*** Opening of Source information ***

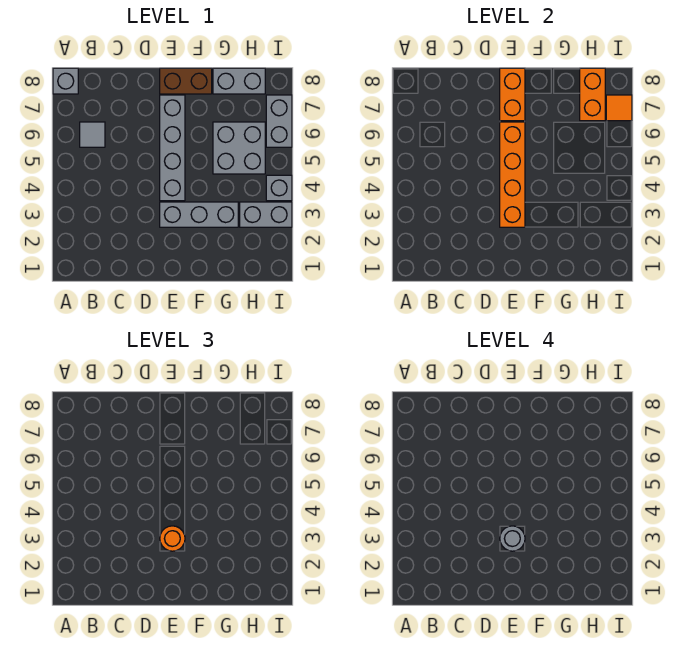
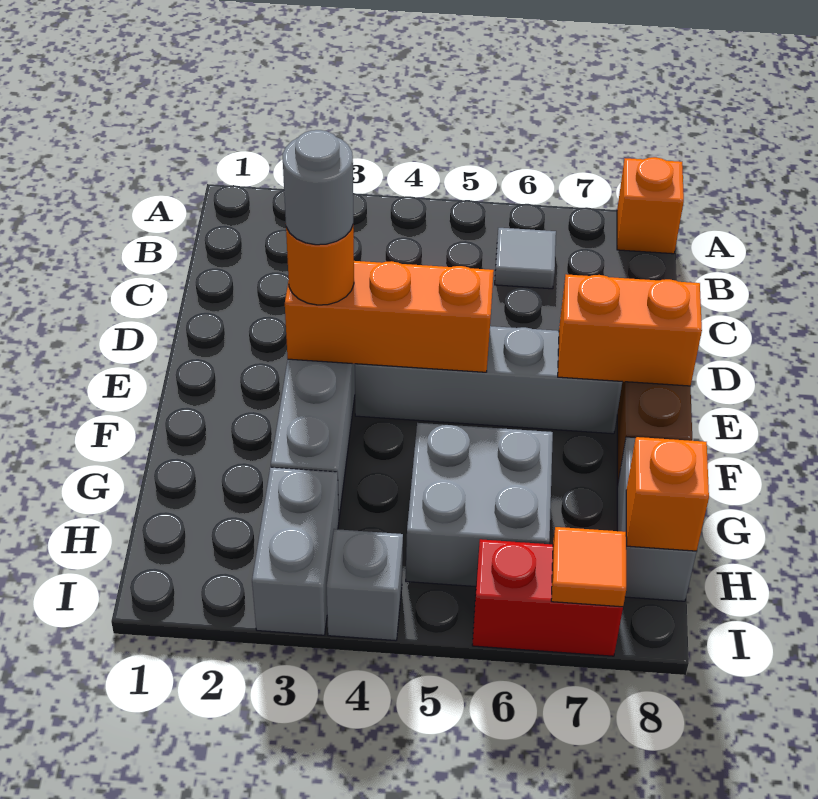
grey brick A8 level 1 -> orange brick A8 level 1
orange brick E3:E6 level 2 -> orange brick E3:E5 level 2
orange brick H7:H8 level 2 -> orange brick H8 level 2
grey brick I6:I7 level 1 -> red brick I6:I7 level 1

*** Close of Source information ***
*** Opening of Source information ***

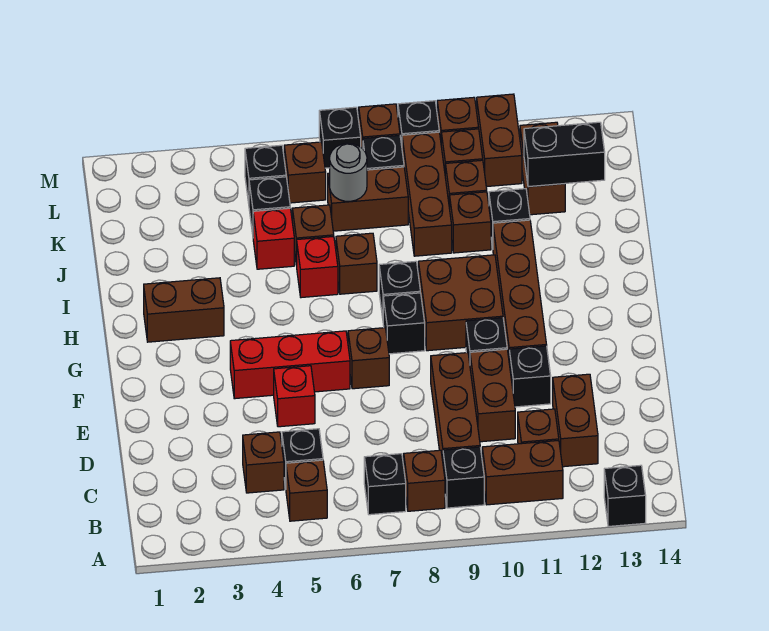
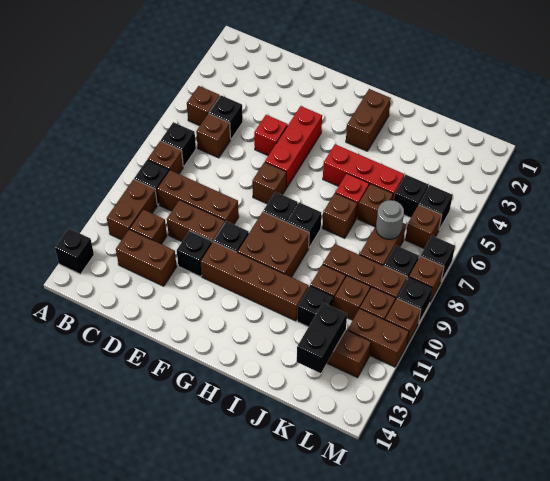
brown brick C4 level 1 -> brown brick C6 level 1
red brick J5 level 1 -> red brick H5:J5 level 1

*** Close of Source information ***

Scan the material above for the string "orange" and copy every line that has it.

grey brick A8 level 1 -> orange brick A8 level 1
orange brick E3:E6 level 2 -> orange brick E3:E5 level 2
orange brick H7:H8 level 2 -> orange brick H8 level 2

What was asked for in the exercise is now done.